*** Opening of Recorded information ***
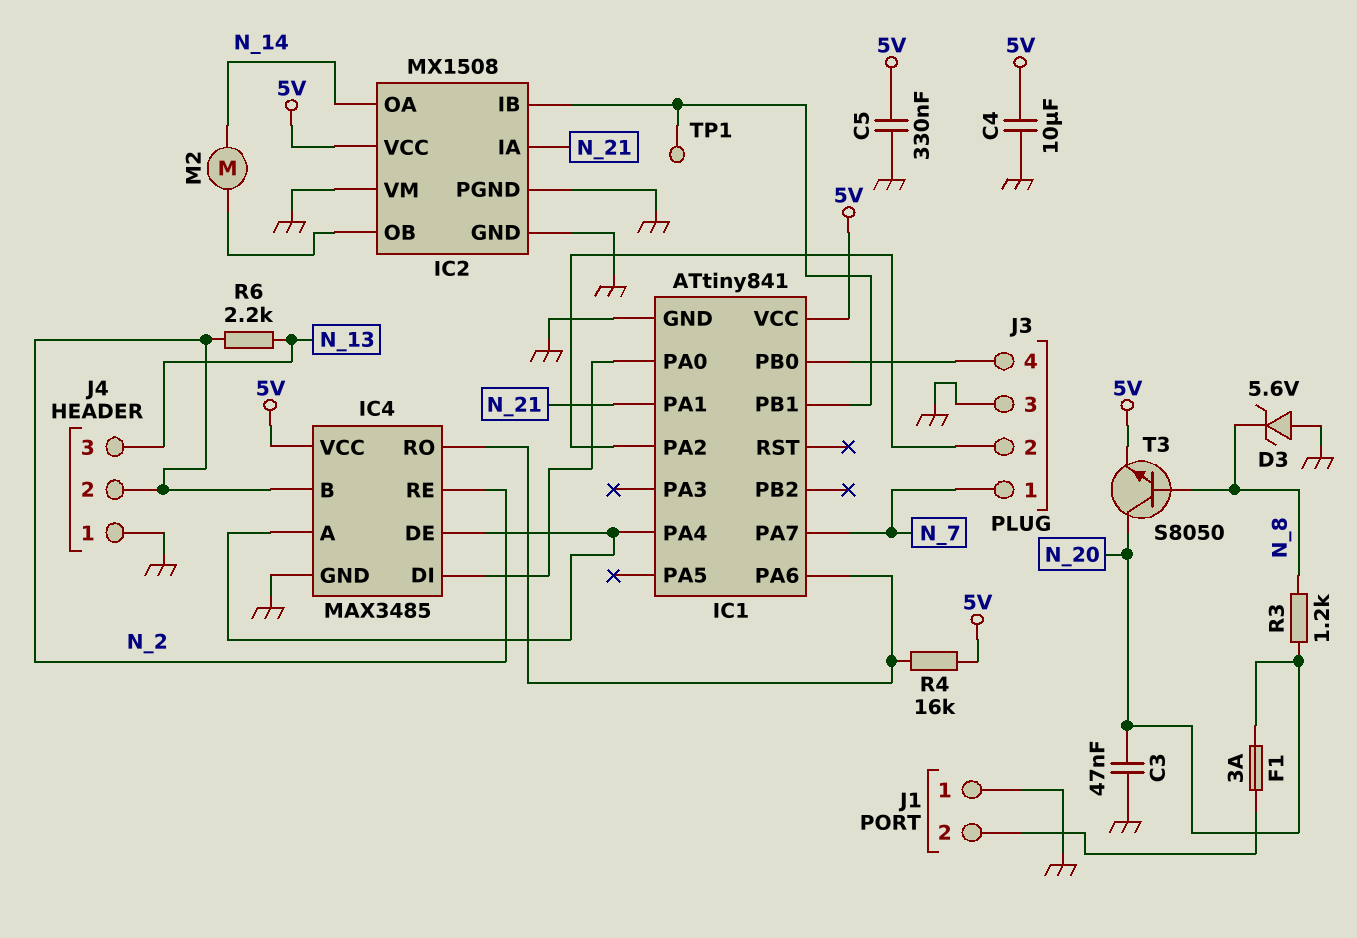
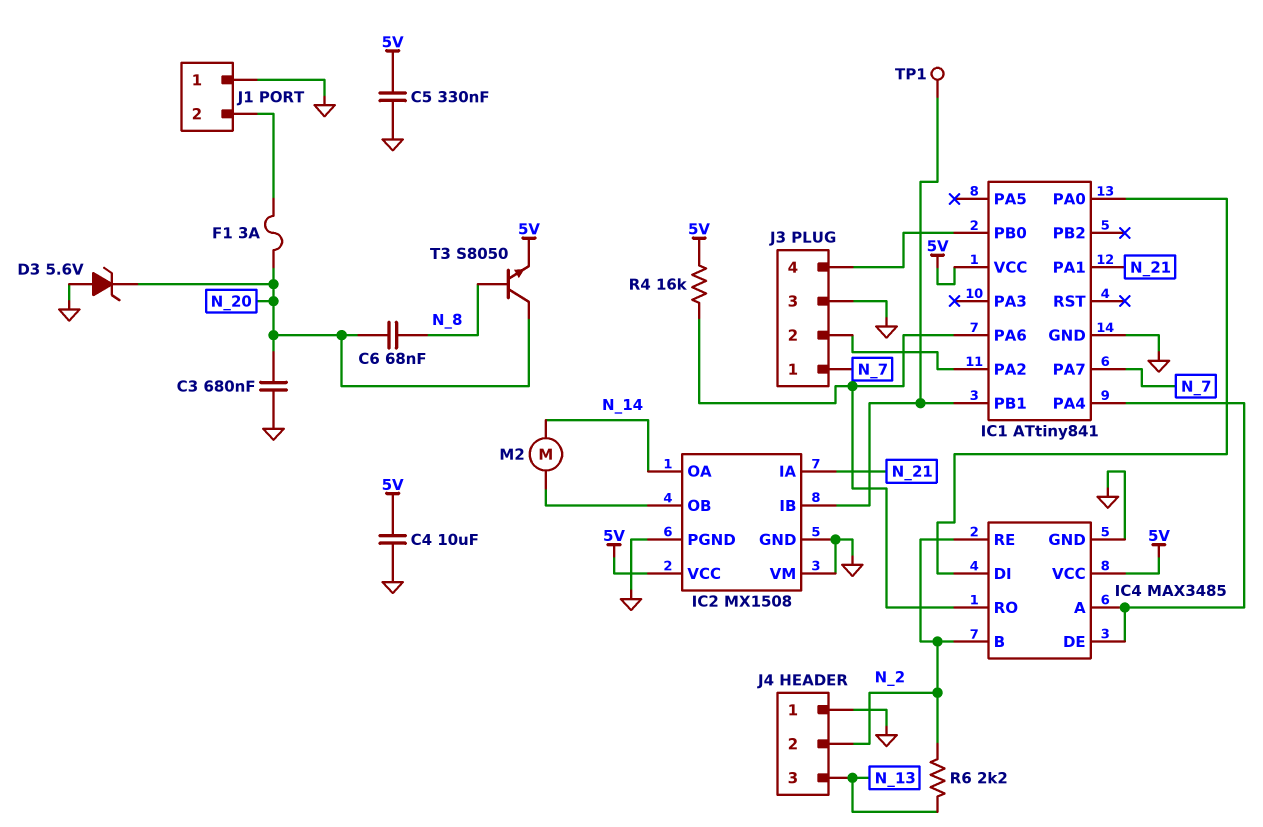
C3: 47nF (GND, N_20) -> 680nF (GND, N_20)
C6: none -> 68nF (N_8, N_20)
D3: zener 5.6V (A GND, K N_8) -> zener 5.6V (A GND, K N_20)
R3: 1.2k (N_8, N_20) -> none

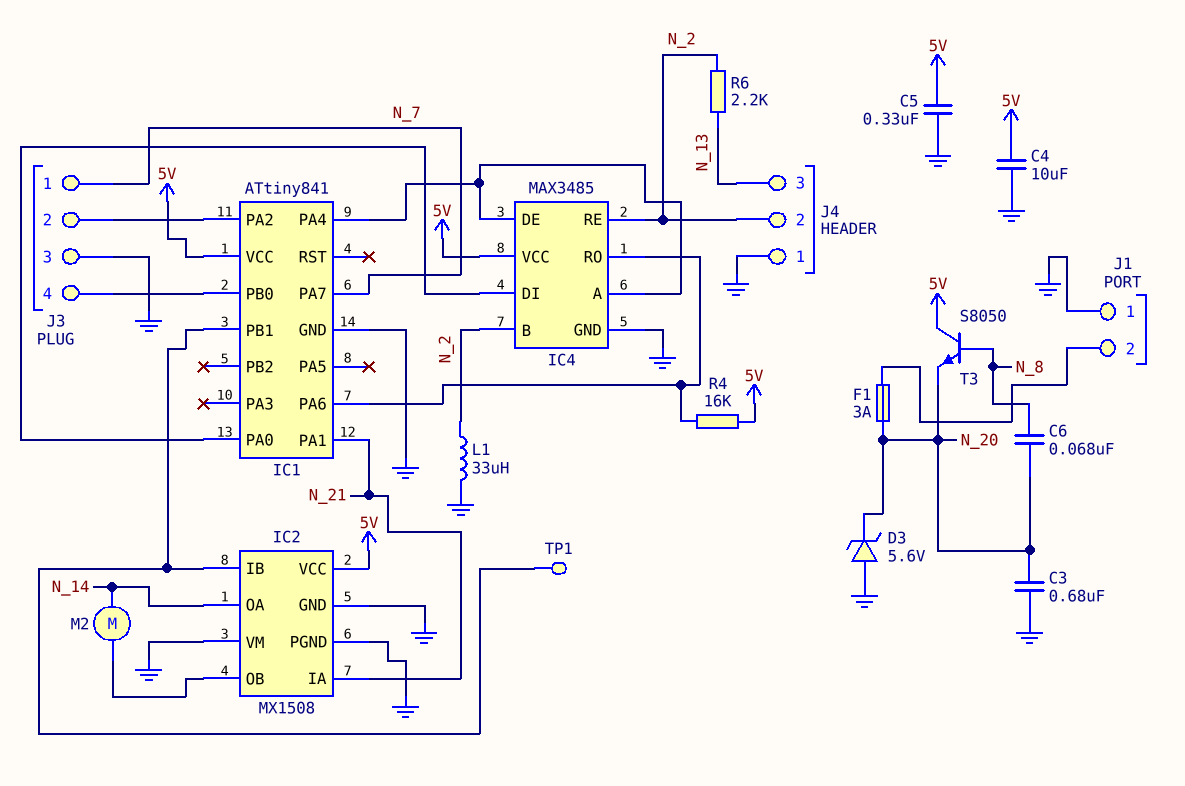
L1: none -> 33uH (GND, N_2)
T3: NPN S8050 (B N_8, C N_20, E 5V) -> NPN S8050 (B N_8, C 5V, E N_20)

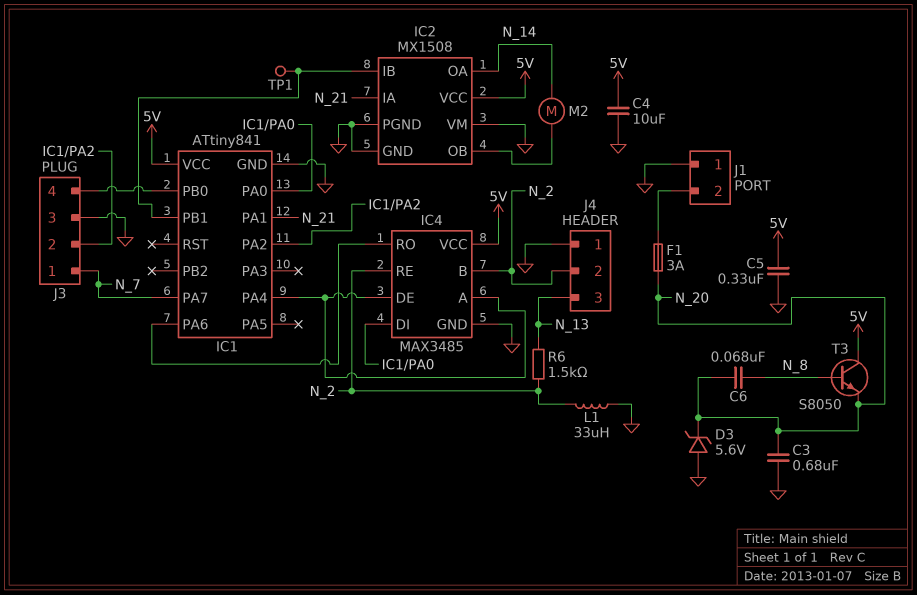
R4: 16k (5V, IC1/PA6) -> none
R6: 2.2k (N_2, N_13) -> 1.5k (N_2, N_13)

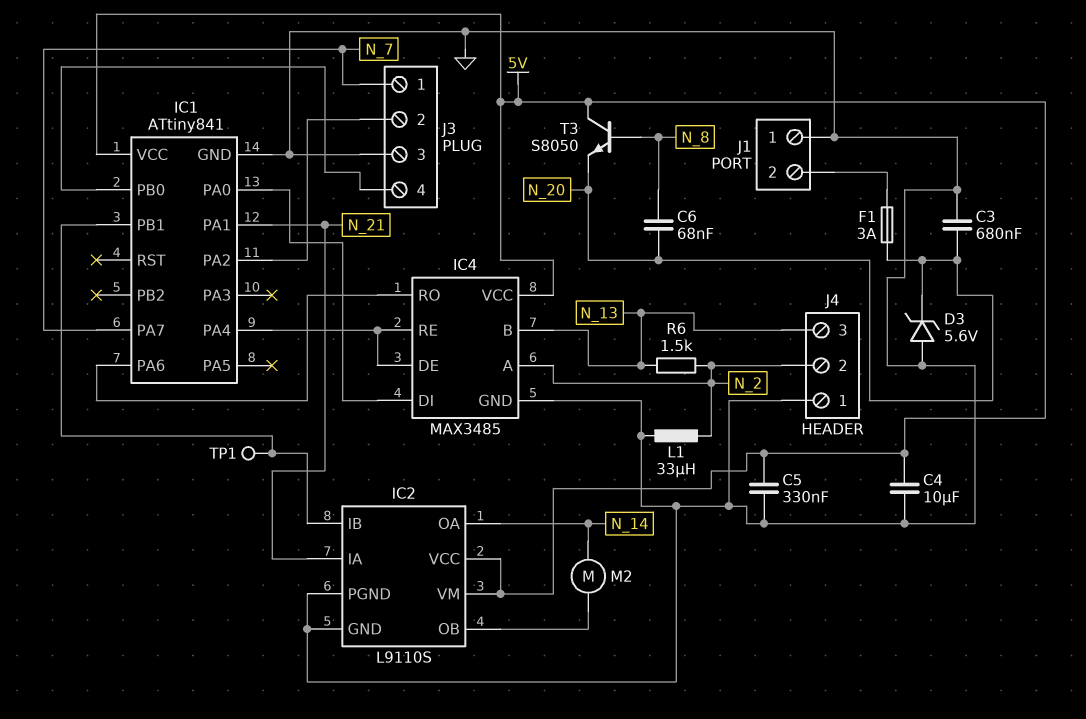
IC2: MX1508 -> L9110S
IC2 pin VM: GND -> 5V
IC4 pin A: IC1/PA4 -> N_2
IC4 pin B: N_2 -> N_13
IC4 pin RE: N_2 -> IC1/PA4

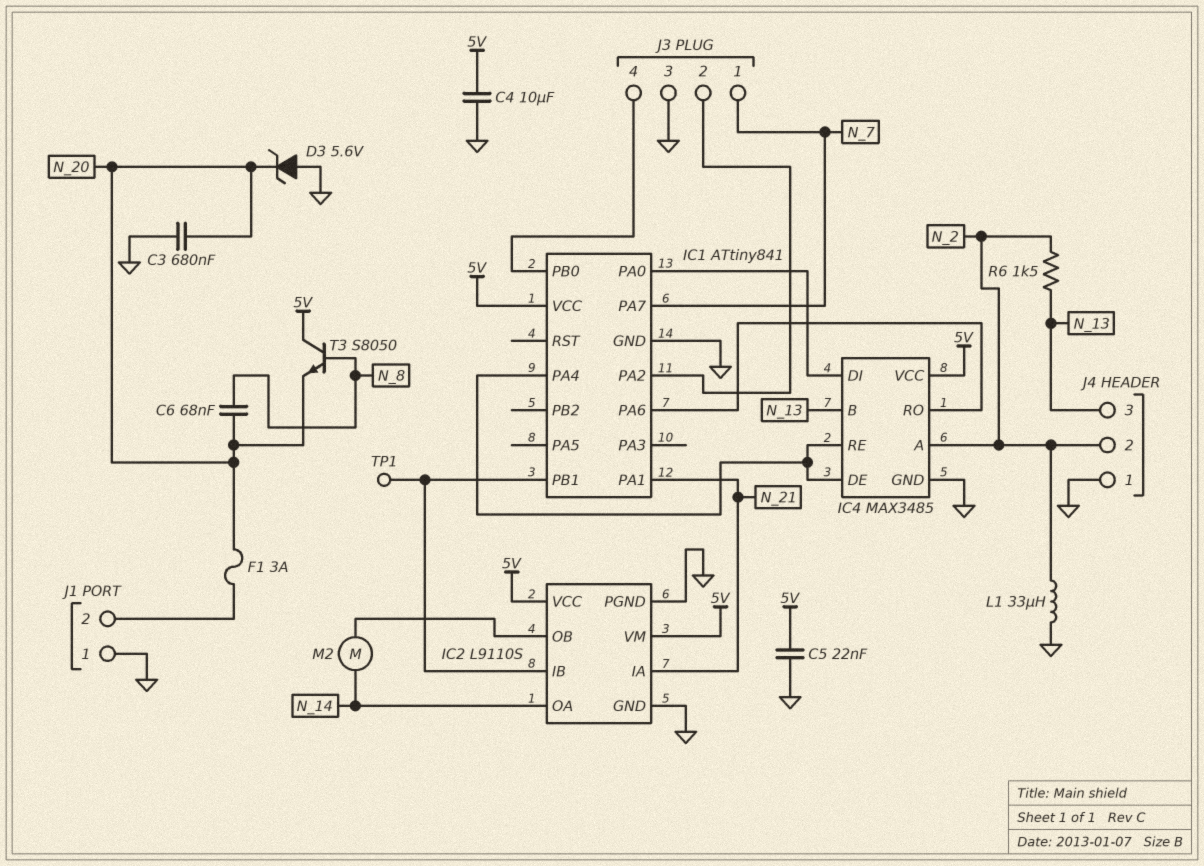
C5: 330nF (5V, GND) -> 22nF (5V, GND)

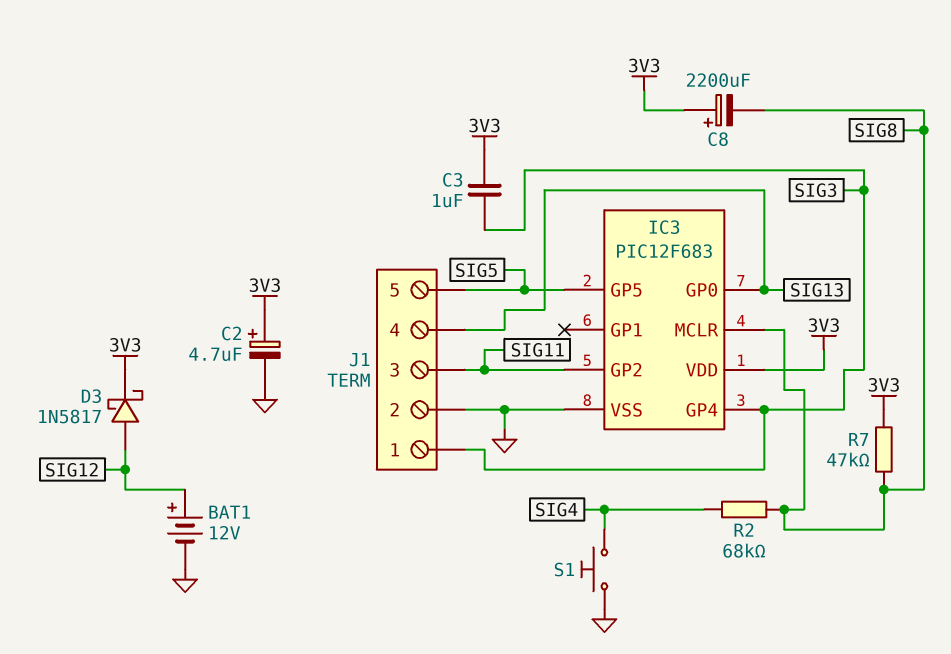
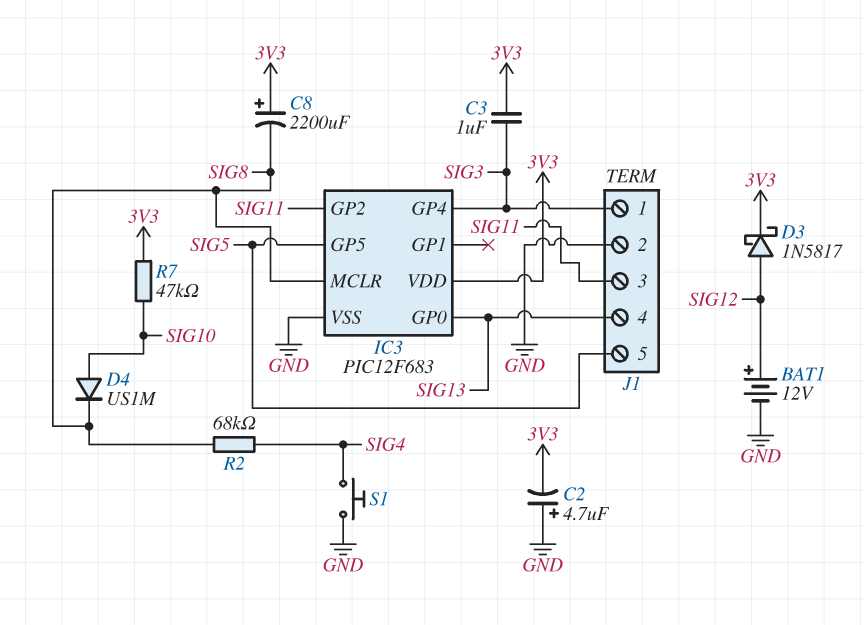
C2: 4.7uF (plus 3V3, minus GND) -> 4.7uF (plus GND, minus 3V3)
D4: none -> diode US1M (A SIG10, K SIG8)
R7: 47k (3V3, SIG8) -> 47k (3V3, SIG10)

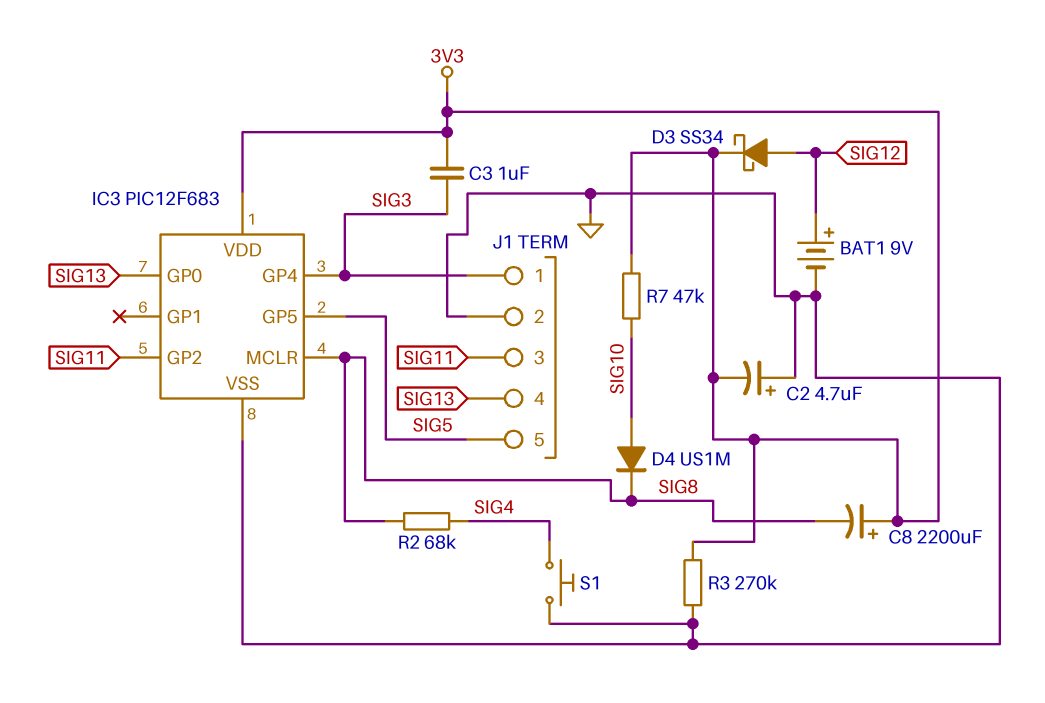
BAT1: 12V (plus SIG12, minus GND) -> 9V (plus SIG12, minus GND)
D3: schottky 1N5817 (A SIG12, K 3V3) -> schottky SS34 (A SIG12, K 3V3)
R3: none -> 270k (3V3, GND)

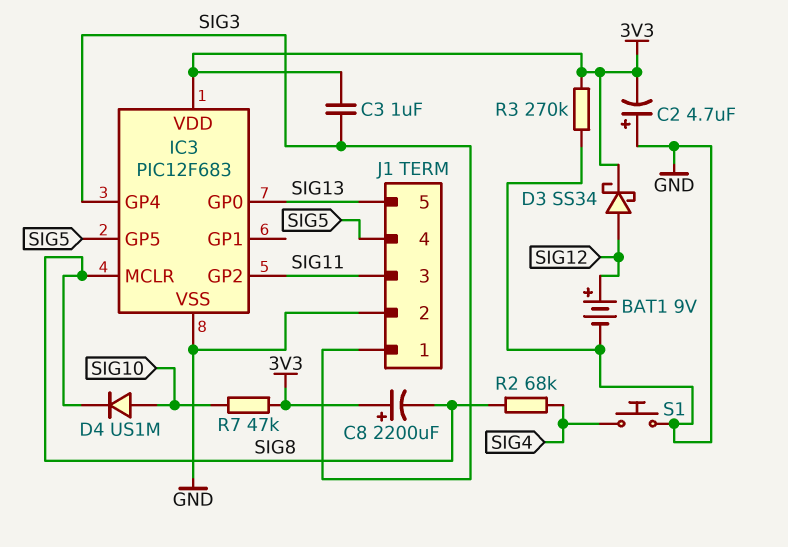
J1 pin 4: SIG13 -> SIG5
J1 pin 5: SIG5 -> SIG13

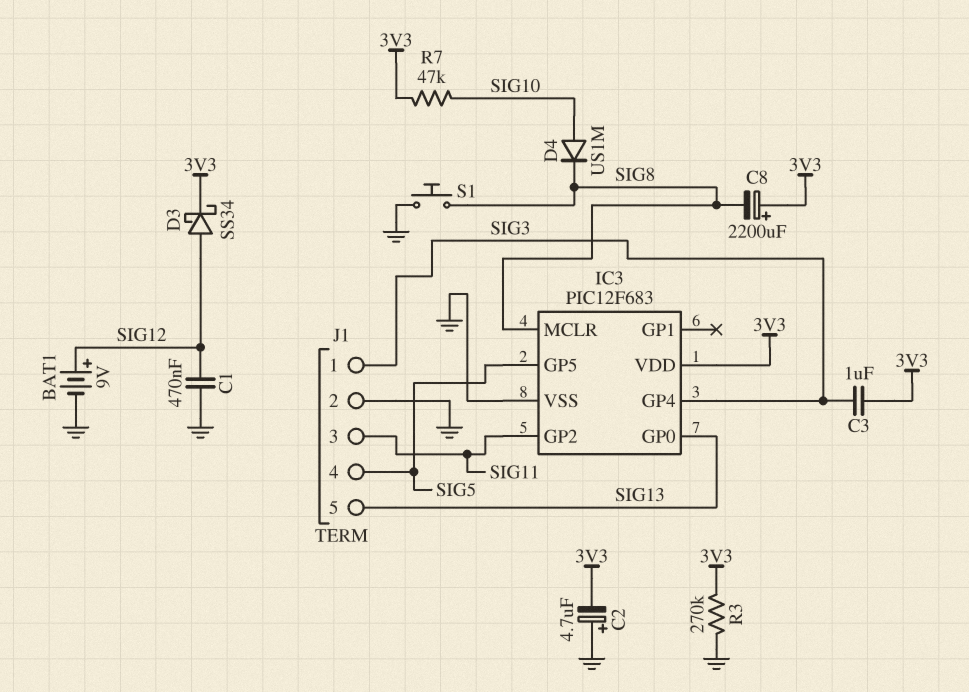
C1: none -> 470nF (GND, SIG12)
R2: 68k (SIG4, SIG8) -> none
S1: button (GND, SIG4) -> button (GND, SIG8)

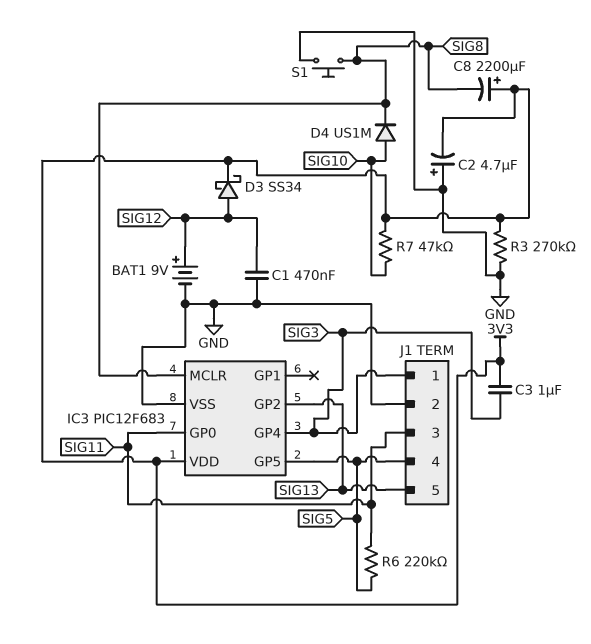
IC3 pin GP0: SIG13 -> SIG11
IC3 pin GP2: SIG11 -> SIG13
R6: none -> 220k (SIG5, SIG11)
*** Close of Recorded information ***
**What is expected**
Each line of the listing that holds the string "none" counts once; state how many there are, with nothing added.

**Answer section**
9